Information ▸
*** Block opens ***

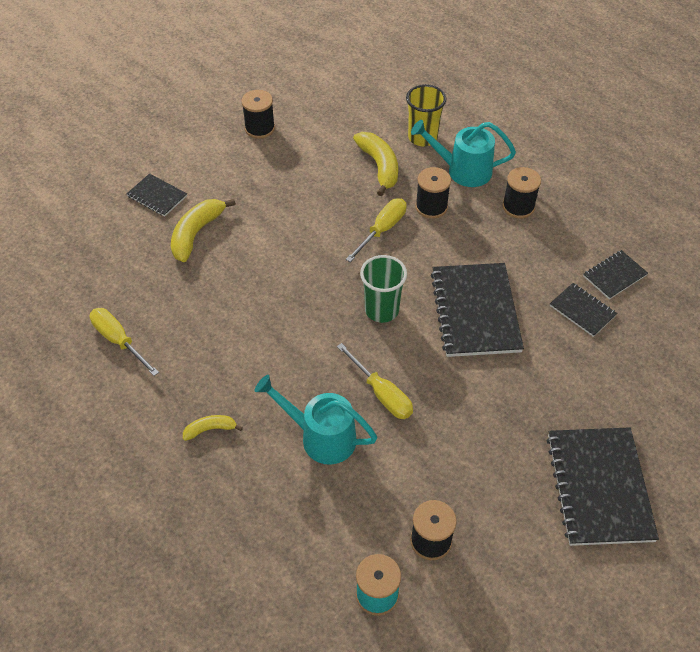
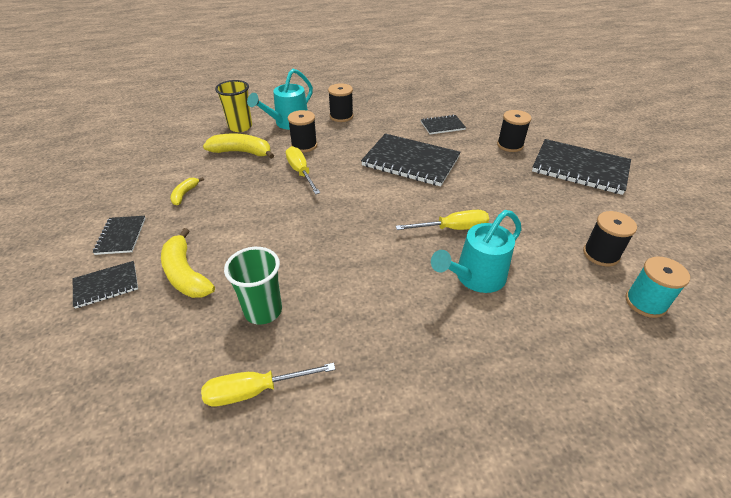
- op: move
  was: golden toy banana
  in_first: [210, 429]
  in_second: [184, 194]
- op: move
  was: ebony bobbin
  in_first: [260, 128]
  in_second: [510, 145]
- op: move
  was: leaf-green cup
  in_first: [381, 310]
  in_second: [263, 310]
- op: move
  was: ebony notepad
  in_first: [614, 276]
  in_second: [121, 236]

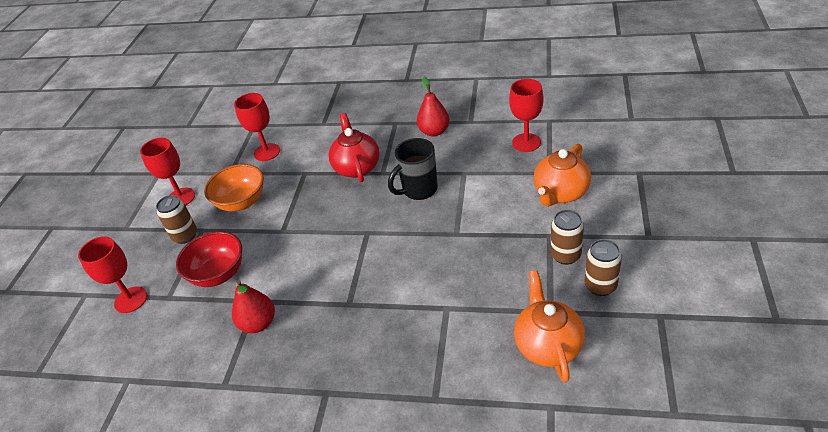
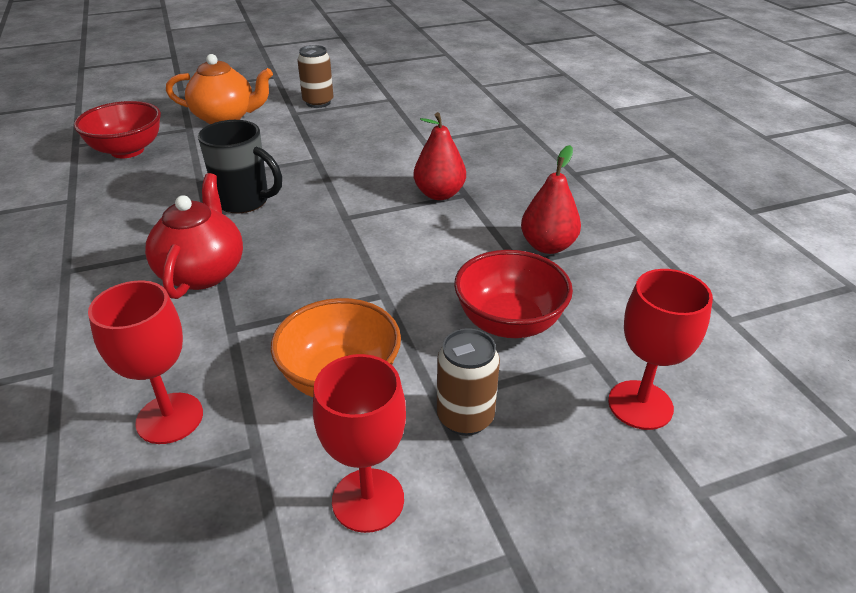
- op: rotate
  was: scarlet tea pot
  in_first: [357, 167]
  in_second: [203, 272]
  clockwise: 135
- op: move
  was: scarlet pear fruit
  in_first: [434, 131]
  in_second: [439, 194]
- op: replace
  was: scarlet wine glass
  now: scarlet serving bowl
  in_first: [526, 142]
  in_second: [127, 150]
- op: delete
  was: orange tea pot
  in_first: [547, 345]
- op: delete
  was: brown soda can
  in_first: [600, 286]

*** Block closes ***

What is being asked ▸ Please quote the lines of the material, beginning with the first and ending with the one that contains "in_first: [434, 131]", exactly as written and without any pictures.

Exercise result ▸
- op: move
  was: golden toy banana
  in_first: [210, 429]
  in_second: [184, 194]
- op: move
  was: ebony bobbin
  in_first: [260, 128]
  in_second: [510, 145]
- op: move
  was: leaf-green cup
  in_first: [381, 310]
  in_second: [263, 310]
- op: move
  was: ebony notepad
  in_first: [614, 276]
  in_second: [121, 236]

- op: rotate
  was: scarlet tea pot
  in_first: [357, 167]
  in_second: [203, 272]
  clockwise: 135
- op: move
  was: scarlet pear fruit
  in_first: [434, 131]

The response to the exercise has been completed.